#### [Given information]
::::::
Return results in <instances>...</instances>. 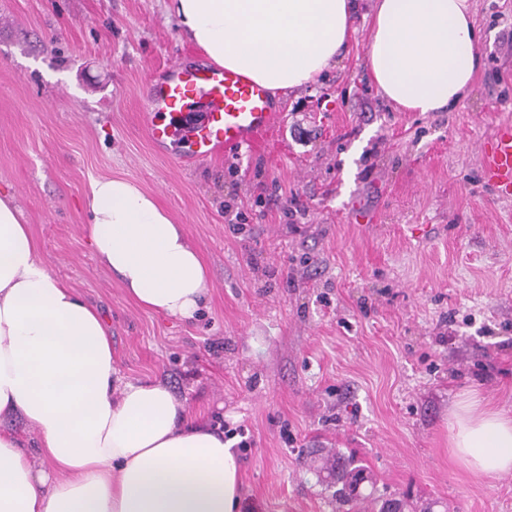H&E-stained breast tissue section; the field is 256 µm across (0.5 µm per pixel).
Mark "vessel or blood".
<instances>
[{
    "label": "vessel or blood",
    "instance_id": "vessel-or-blood-1",
    "mask_svg": "<svg viewBox=\"0 0 512 512\" xmlns=\"http://www.w3.org/2000/svg\"><path fill=\"white\" fill-rule=\"evenodd\" d=\"M143 124L157 146L180 144L176 158L196 163L217 156L266 154L283 122L272 95L249 77L181 55L145 88ZM485 181L512 196V124H499L481 151Z\"/></svg>",
    "mask_w": 512,
    "mask_h": 512
}]
</instances>
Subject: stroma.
Returning a JSON list of instances; mask_svg holds the SVG:
<instances>
[{
  "label": "stroma",
  "mask_w": 512,
  "mask_h": 512,
  "mask_svg": "<svg viewBox=\"0 0 512 512\" xmlns=\"http://www.w3.org/2000/svg\"><path fill=\"white\" fill-rule=\"evenodd\" d=\"M472 2L482 63L452 111L378 92L366 4L318 84L275 94L285 123L267 155L184 169L142 125L144 85L191 44L171 0H0V193L96 307L126 378L243 429L241 512H336L319 476L336 448L404 512H512V473L448 454L459 393L512 409V198L480 164L512 122V0ZM102 176L184 225L212 285L192 320L142 309L95 261Z\"/></svg>",
  "instance_id": "stroma-1"
}]
</instances>
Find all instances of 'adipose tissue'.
<instances>
[{
	"label": "adipose tissue",
	"mask_w": 512,
	"mask_h": 512,
	"mask_svg": "<svg viewBox=\"0 0 512 512\" xmlns=\"http://www.w3.org/2000/svg\"><path fill=\"white\" fill-rule=\"evenodd\" d=\"M217 65L271 92L314 83L347 48L355 0H172ZM368 65L408 112L453 108L480 66L471 0H375ZM89 238L145 310L194 317L211 288L183 225L124 177L92 180ZM13 195H0V419L21 416L36 453L0 427V512H240L232 440L160 380L125 379L98 311L54 277ZM451 456L512 472V411L474 392L448 417Z\"/></svg>",
	"instance_id": "obj_1"
}]
</instances>
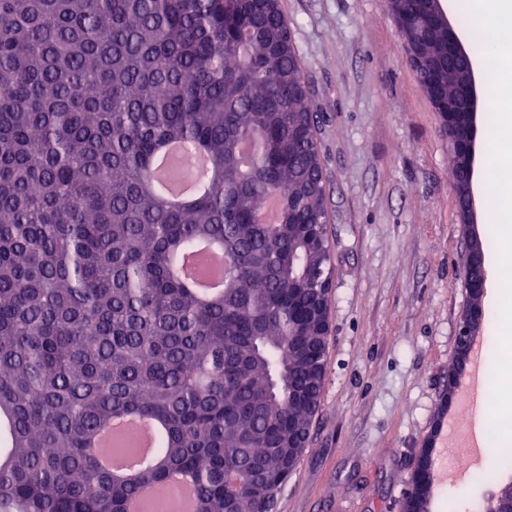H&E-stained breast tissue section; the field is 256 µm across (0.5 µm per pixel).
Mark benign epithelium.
Returning a JSON list of instances; mask_svg holds the SVG:
<instances>
[{"label": "benign epithelium", "instance_id": "benign-epithelium-1", "mask_svg": "<svg viewBox=\"0 0 512 512\" xmlns=\"http://www.w3.org/2000/svg\"><path fill=\"white\" fill-rule=\"evenodd\" d=\"M429 21L434 26L448 28V46L456 55L465 53L456 32L448 22L446 14L434 12L430 15ZM469 90V109L466 112V121L458 125L455 121V108L452 96L439 99L433 87H427V95L441 112L444 124L448 130V139L451 146V159L455 171H462L465 179L459 183L461 192L458 194L460 201L459 215L461 224L465 230L466 237L470 240L477 238L474 232L476 223L475 196L473 191V178L476 161V135L477 112L475 78H470L467 83ZM465 286L469 293H484L487 283V271L484 255L475 249H468L465 255ZM331 283L327 282L321 289V294L314 301L302 308V315L306 316L315 326L317 341L310 347H301V350L316 362L325 355L326 348L321 346L322 337L331 334V315L329 304V288ZM482 321V309L468 305L463 311L457 325L456 348L458 365L463 366L470 360V352L475 337L478 336V323ZM432 442L424 444L419 450L414 469L413 488H418L424 481L428 471L432 467Z\"/></svg>", "mask_w": 512, "mask_h": 512}]
</instances>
::::::
#### [What you have to do]
Check each line of the records for the word "adipose" and extract those that contain it.

#### [Answer for this exercise]
Find all instances of 'adipose tissue'.
	"label": "adipose tissue",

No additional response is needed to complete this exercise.